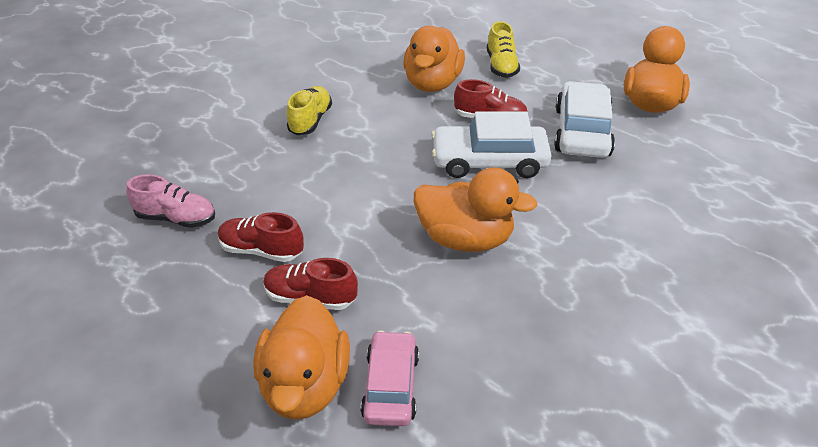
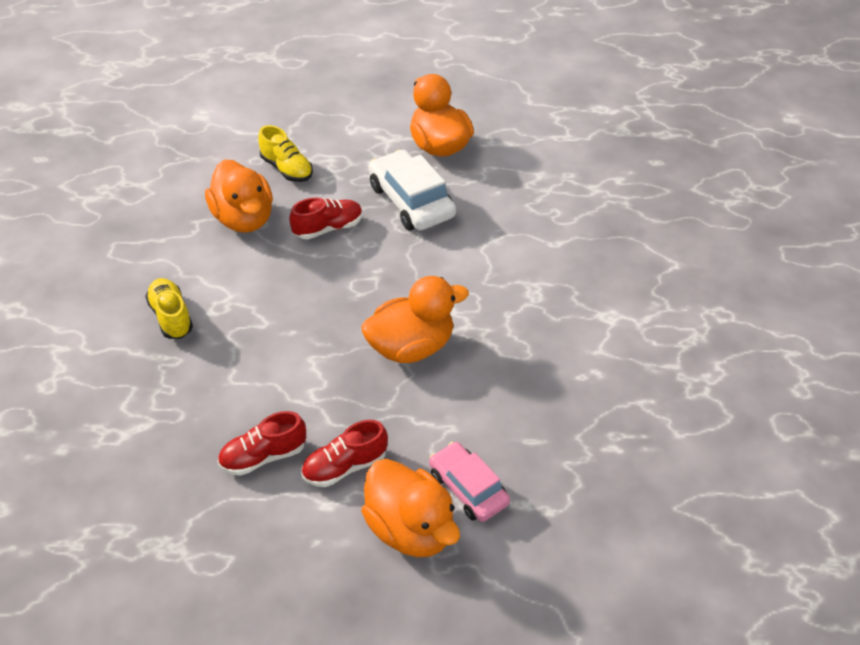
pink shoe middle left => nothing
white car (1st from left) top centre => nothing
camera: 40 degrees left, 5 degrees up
======
* YOUR TASK:
A line counts if it contains the string "nothing"; report how many lines in the material do, giving only the number.

* SOLUTION TO THIS EXERCISE:
2